■ Activity
Where a line of the material contains the string "counterclockwise", copy that line.

■ Data shown
━━━

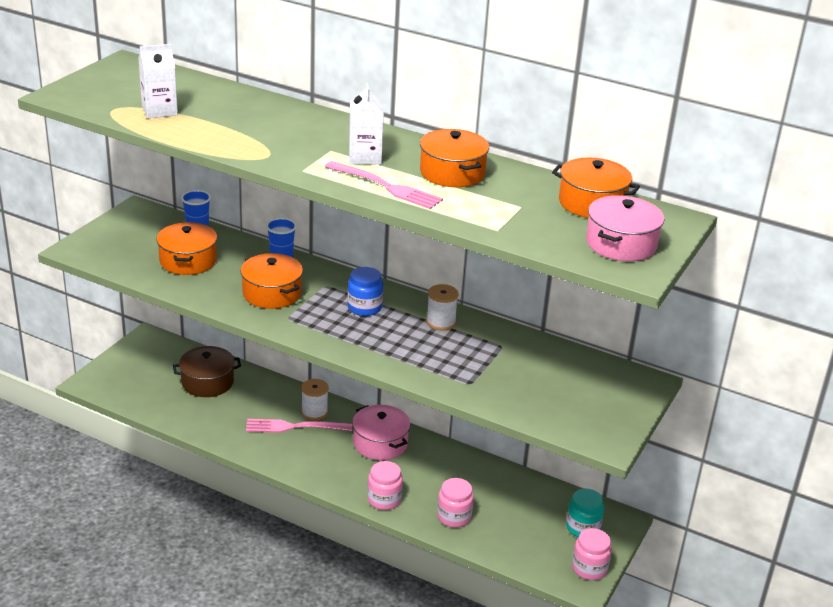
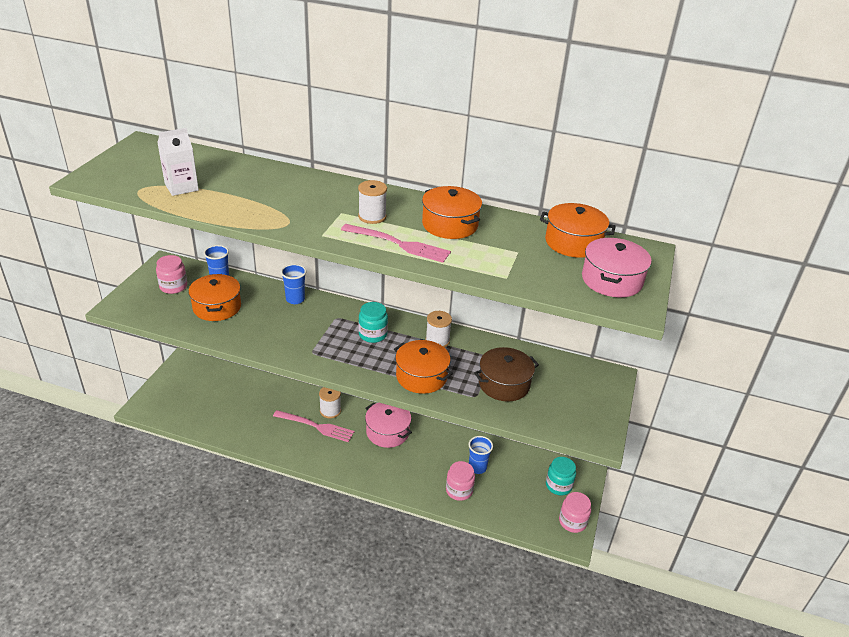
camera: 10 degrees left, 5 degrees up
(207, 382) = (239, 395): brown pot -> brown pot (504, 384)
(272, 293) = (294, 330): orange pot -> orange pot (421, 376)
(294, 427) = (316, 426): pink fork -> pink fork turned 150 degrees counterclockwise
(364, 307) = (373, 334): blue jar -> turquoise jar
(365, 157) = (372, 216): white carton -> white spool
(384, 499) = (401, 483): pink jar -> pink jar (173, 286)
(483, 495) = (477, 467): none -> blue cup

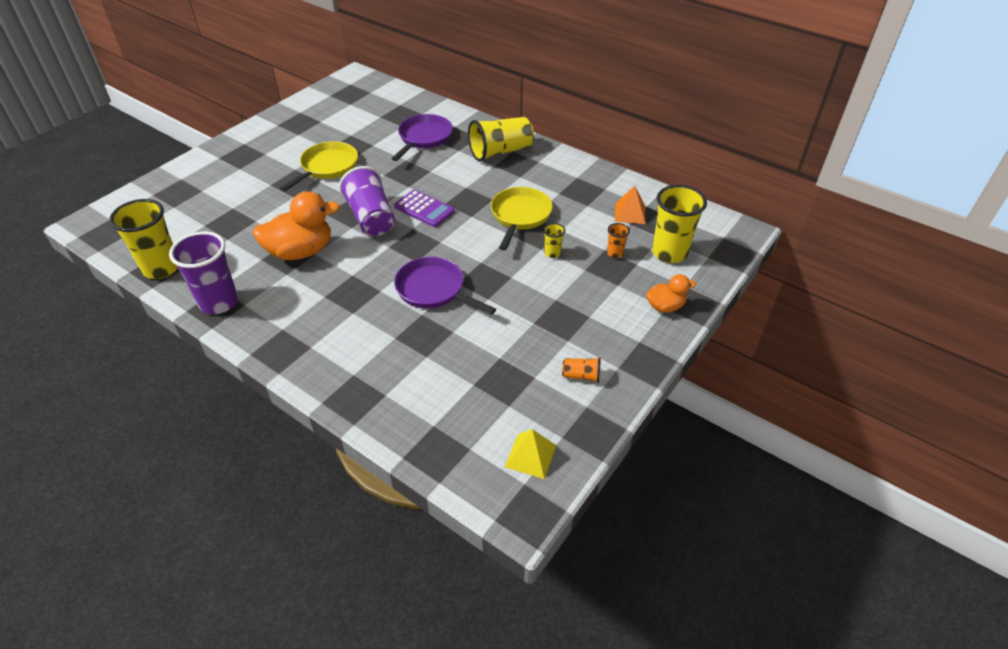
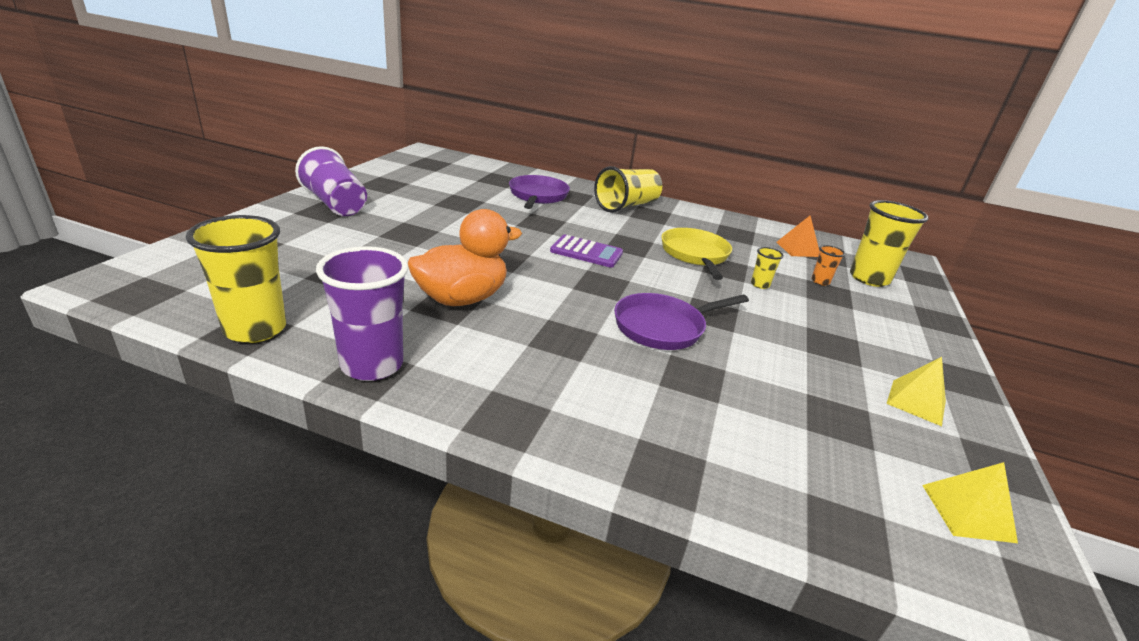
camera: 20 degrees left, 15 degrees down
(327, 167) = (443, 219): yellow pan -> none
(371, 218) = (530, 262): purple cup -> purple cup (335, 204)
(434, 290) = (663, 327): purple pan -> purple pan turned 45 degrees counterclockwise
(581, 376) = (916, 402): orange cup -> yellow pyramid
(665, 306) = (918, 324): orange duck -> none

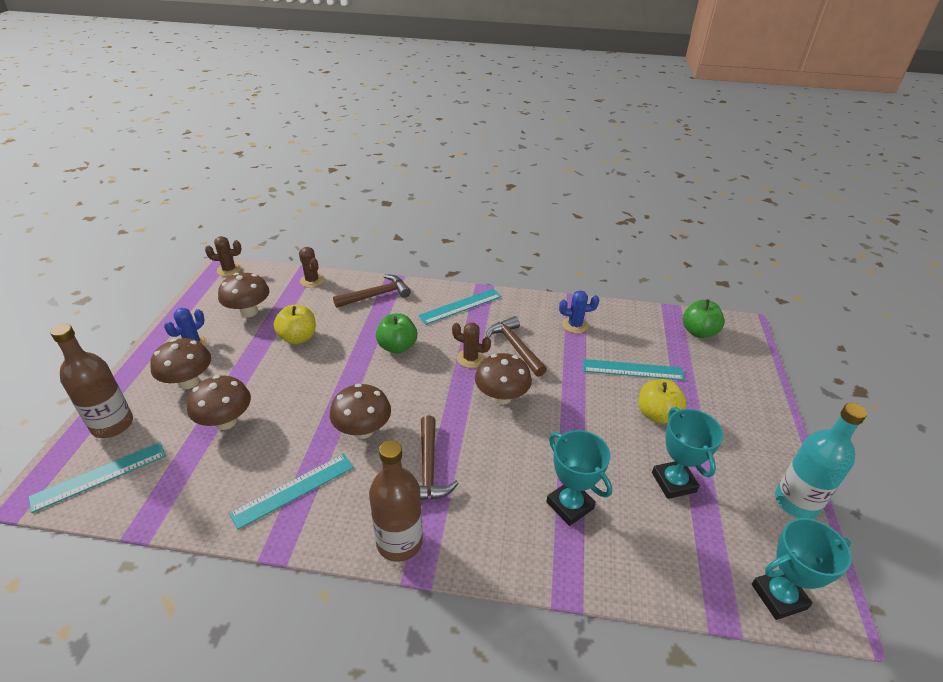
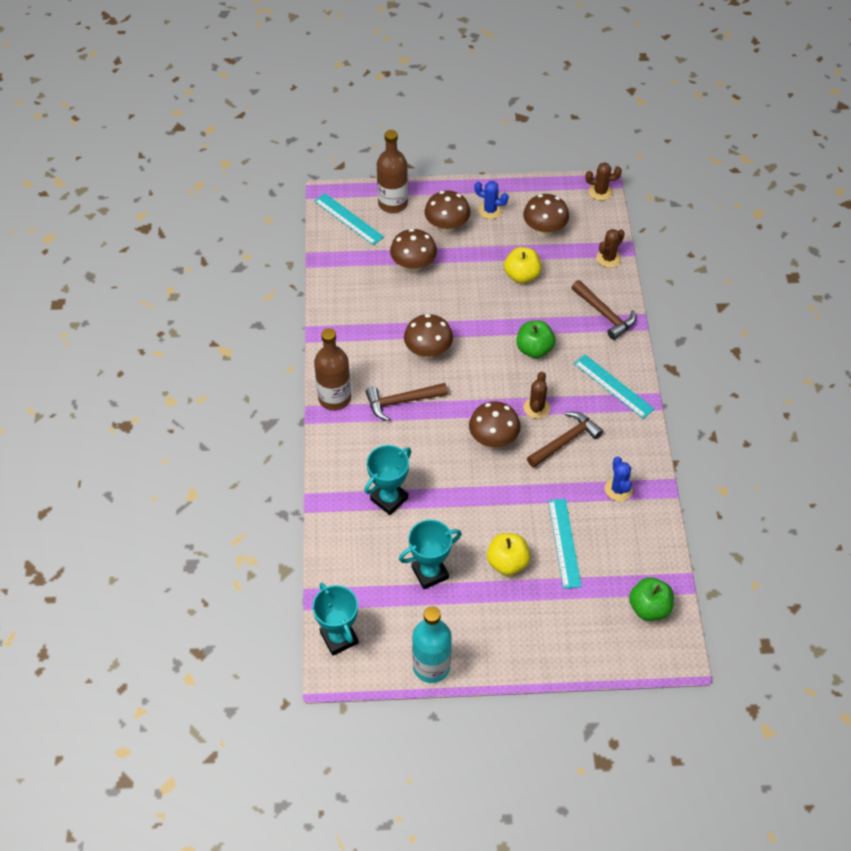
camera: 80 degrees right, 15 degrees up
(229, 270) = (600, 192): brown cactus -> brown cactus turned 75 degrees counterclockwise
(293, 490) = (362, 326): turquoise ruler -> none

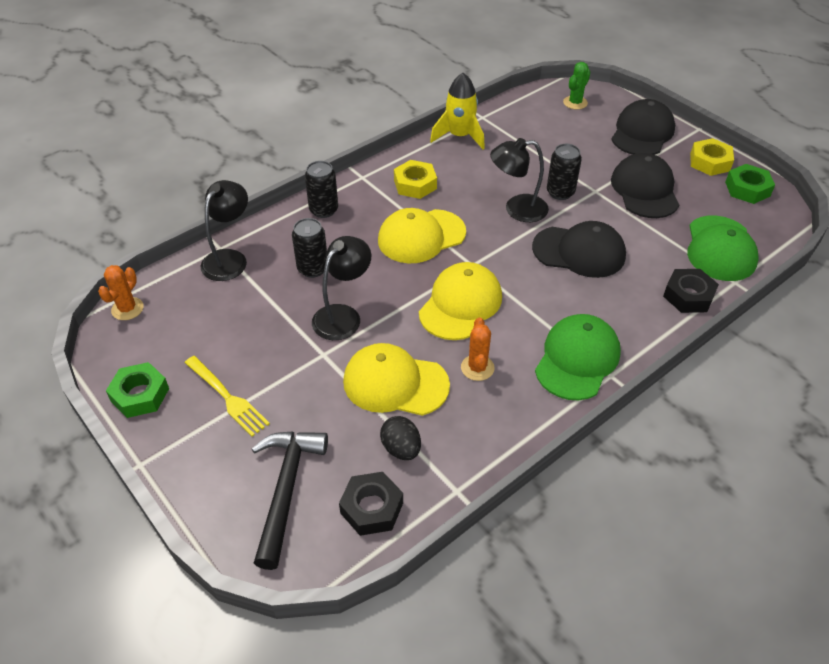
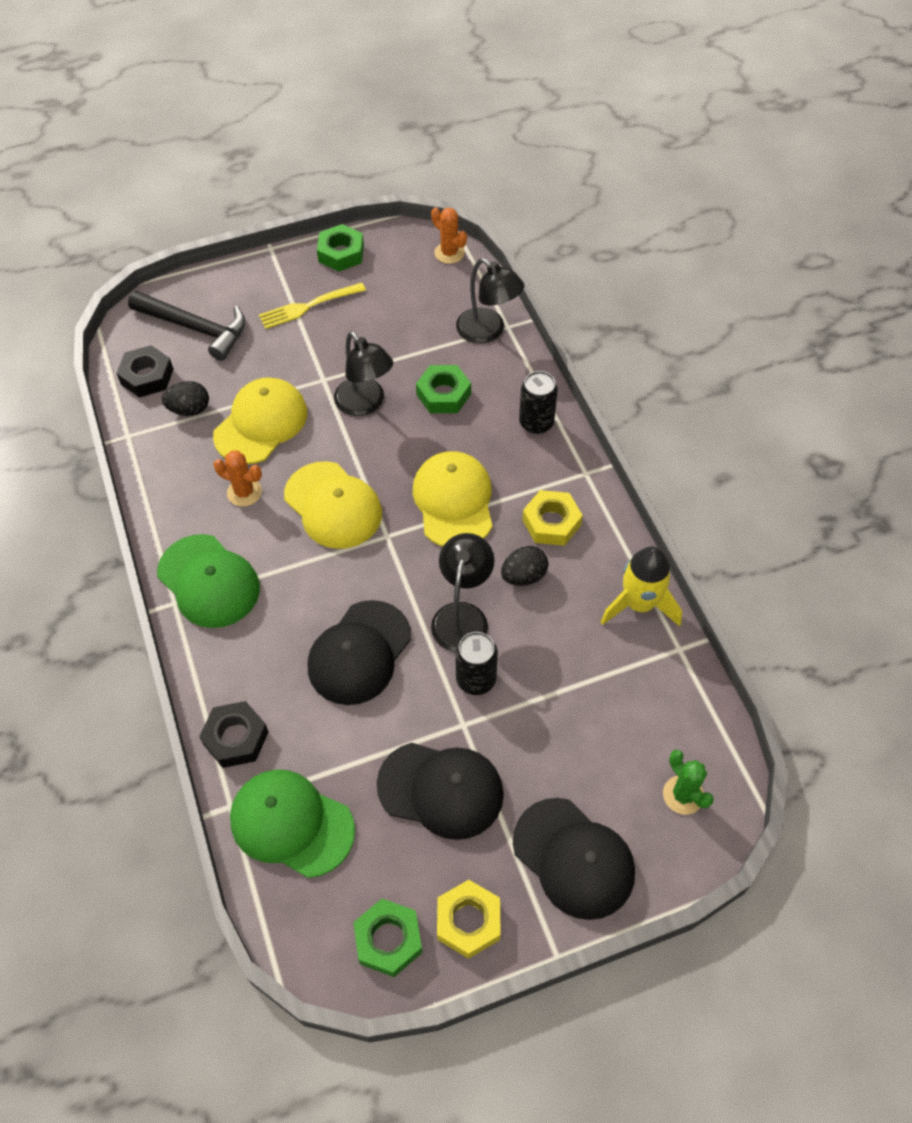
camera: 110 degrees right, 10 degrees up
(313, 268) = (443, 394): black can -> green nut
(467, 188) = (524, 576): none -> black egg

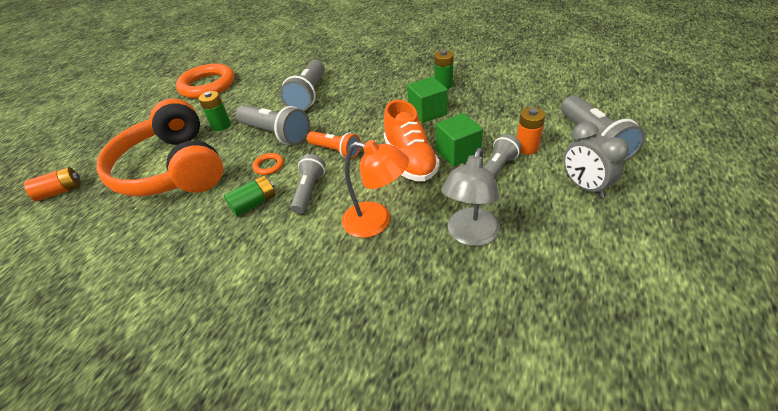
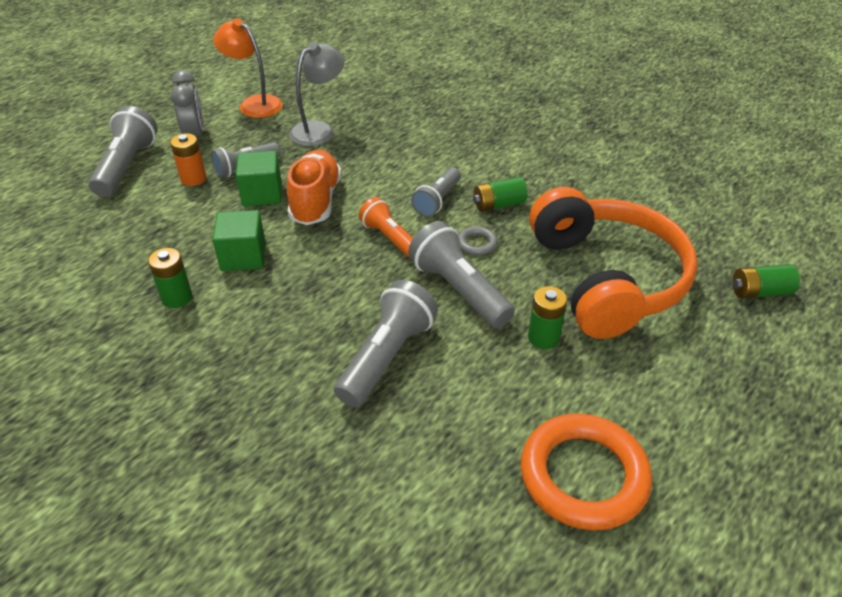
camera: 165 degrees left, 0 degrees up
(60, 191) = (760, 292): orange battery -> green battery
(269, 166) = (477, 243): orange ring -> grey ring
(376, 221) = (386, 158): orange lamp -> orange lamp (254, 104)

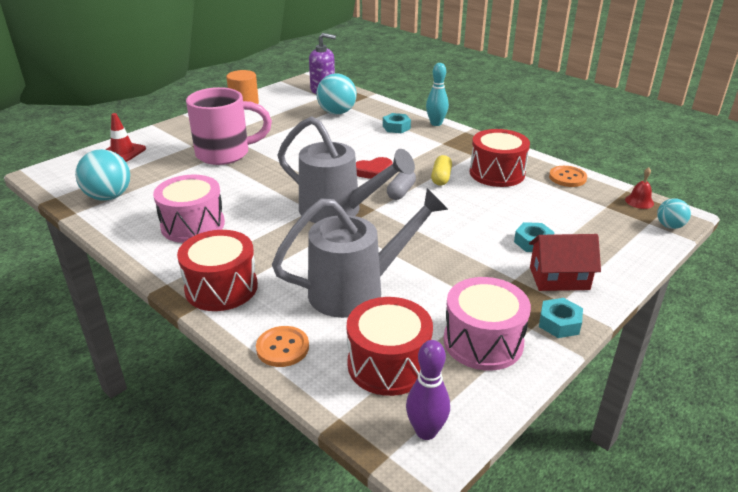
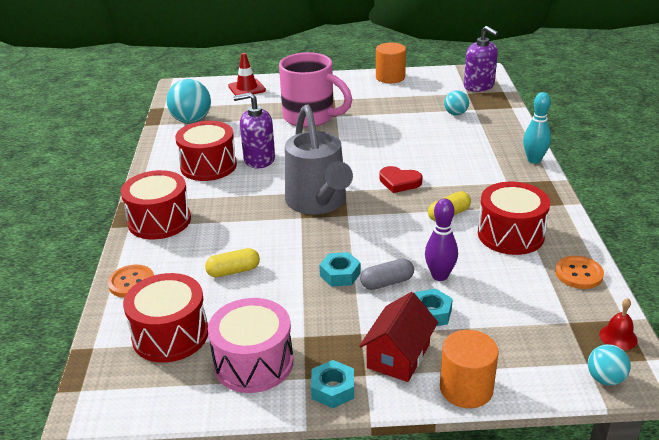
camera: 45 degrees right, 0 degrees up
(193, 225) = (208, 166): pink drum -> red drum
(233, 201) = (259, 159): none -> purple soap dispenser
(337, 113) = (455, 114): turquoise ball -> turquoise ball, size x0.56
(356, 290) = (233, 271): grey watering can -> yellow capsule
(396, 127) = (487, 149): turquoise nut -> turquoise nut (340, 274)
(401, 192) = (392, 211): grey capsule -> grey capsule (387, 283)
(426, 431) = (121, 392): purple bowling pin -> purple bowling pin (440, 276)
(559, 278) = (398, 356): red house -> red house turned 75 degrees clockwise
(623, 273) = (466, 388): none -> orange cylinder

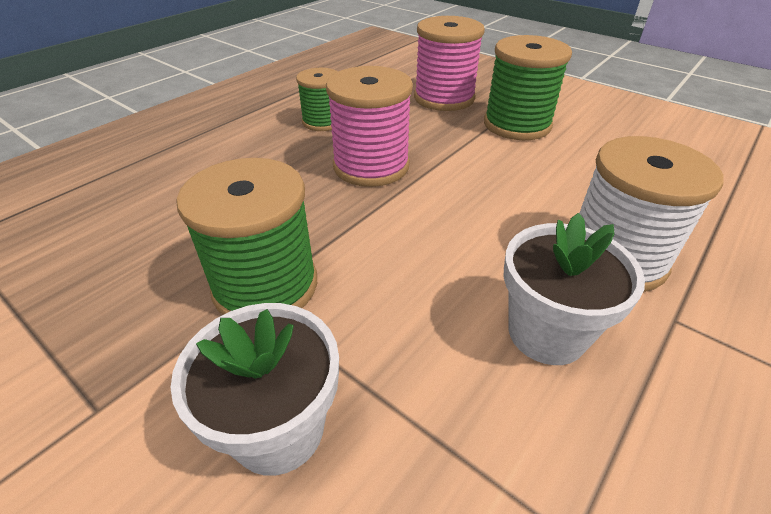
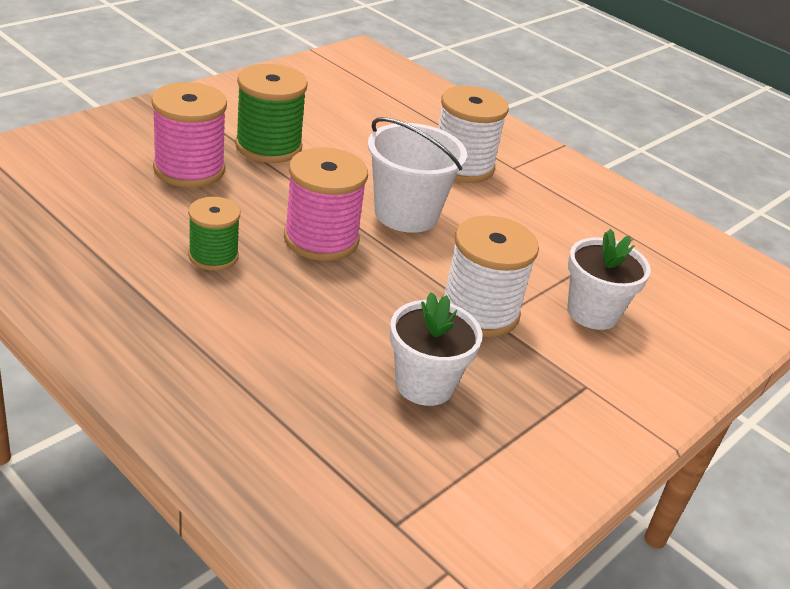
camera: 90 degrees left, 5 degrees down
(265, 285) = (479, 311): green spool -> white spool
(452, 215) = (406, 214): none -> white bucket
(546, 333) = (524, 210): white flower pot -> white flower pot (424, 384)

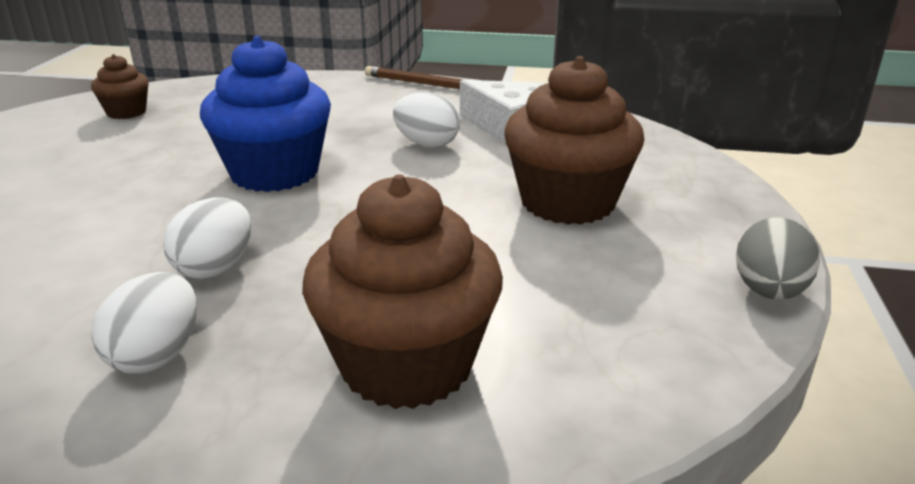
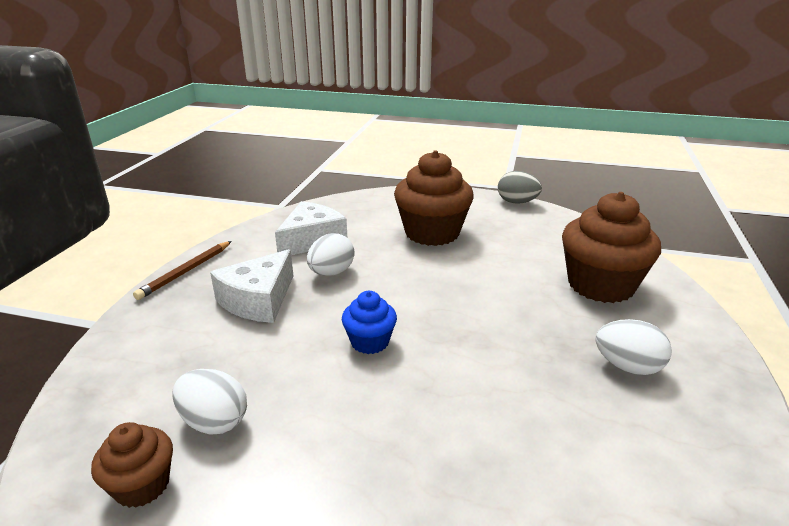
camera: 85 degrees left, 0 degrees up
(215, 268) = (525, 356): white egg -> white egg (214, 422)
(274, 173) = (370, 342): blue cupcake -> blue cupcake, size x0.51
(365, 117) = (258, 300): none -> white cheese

━━━

■ Solution
(294, 427) = (316, 426): pink fork -> pink fork turned 150 degrees counterclockwise
(434, 290) = (663, 327): purple pan -> purple pan turned 45 degrees counterclockwise
(229, 270) = (600, 192): brown cactus -> brown cactus turned 75 degrees counterclockwise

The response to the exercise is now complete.